(Available data Opens)
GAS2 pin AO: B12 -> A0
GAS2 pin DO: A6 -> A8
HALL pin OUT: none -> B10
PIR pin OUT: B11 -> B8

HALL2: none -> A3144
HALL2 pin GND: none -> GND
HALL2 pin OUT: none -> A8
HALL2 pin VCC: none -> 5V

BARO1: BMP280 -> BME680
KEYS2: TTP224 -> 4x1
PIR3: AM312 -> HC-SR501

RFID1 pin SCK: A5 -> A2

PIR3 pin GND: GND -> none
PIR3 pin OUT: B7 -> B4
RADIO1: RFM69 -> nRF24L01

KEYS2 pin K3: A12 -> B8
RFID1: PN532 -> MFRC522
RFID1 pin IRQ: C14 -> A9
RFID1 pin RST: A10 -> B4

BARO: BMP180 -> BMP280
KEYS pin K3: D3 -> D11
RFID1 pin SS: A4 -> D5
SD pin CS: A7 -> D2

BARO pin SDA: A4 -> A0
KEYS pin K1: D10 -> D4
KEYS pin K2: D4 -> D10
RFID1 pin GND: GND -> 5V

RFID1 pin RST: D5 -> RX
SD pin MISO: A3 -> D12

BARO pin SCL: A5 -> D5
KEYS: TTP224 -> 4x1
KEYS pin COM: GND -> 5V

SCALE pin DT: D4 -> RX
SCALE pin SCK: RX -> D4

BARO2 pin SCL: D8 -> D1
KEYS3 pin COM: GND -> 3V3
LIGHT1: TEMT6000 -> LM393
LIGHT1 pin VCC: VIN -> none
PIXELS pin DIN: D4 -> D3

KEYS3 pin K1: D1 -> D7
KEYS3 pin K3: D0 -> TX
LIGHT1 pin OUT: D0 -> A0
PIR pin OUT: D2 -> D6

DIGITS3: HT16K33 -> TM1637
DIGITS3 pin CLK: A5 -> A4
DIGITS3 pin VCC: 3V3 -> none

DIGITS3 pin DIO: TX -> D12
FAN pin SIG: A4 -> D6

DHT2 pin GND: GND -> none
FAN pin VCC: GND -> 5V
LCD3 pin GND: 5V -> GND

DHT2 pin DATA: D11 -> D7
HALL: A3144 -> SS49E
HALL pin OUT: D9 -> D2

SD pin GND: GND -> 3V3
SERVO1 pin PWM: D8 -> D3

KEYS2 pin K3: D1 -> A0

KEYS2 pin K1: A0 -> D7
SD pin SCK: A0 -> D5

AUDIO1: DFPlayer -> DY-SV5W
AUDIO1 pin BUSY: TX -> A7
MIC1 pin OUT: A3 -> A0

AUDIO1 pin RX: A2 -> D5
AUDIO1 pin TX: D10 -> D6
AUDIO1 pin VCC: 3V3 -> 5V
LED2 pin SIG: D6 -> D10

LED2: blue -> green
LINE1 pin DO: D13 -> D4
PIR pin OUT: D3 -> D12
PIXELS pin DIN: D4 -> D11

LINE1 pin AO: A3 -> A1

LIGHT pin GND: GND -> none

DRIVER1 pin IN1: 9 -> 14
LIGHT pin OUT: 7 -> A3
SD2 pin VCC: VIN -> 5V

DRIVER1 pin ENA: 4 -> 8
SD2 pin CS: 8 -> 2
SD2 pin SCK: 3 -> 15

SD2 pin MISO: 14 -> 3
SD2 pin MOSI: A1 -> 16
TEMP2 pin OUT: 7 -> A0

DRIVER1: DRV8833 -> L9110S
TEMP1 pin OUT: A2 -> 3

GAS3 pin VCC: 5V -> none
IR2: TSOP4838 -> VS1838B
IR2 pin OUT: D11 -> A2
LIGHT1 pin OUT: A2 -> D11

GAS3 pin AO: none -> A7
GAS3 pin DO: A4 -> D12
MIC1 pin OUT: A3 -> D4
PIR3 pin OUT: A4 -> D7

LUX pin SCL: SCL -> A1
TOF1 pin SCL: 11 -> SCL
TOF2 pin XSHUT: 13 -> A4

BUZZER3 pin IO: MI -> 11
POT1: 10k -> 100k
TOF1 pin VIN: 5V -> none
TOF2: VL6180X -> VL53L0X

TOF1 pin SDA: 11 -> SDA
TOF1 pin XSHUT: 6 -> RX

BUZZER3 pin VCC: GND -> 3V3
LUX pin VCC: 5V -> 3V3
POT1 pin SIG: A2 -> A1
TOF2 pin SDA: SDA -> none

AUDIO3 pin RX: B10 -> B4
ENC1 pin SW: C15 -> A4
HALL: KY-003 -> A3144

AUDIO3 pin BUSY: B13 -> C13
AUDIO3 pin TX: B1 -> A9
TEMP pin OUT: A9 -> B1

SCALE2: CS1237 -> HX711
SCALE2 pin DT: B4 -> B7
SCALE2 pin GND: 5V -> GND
(Available data Closes)
Could you set down, word for word, only the lines above from the line with "DHT2 pin DATA: D11 -> D7" to the line with "DRIVER1 pin IN1: 9 -> 14", including both?

== Solution below ==
DHT2 pin DATA: D11 -> D7
HALL: A3144 -> SS49E
HALL pin OUT: D9 -> D2

SD pin GND: GND -> 3V3
SERVO1 pin PWM: D8 -> D3

KEYS2 pin K3: D1 -> A0

KEYS2 pin K1: A0 -> D7
SD pin SCK: A0 -> D5

AUDIO1: DFPlayer -> DY-SV5W
AUDIO1 pin BUSY: TX -> A7
MIC1 pin OUT: A3 -> A0

AUDIO1 pin RX: A2 -> D5
AUDIO1 pin TX: D10 -> D6
AUDIO1 pin VCC: 3V3 -> 5V
LED2 pin SIG: D6 -> D10

LED2: blue -> green
LINE1 pin DO: D13 -> D4
PIR pin OUT: D3 -> D12
PIXELS pin DIN: D4 -> D11

LINE1 pin AO: A3 -> A1

LIGHT pin GND: GND -> none

DRIVER1 pin IN1: 9 -> 14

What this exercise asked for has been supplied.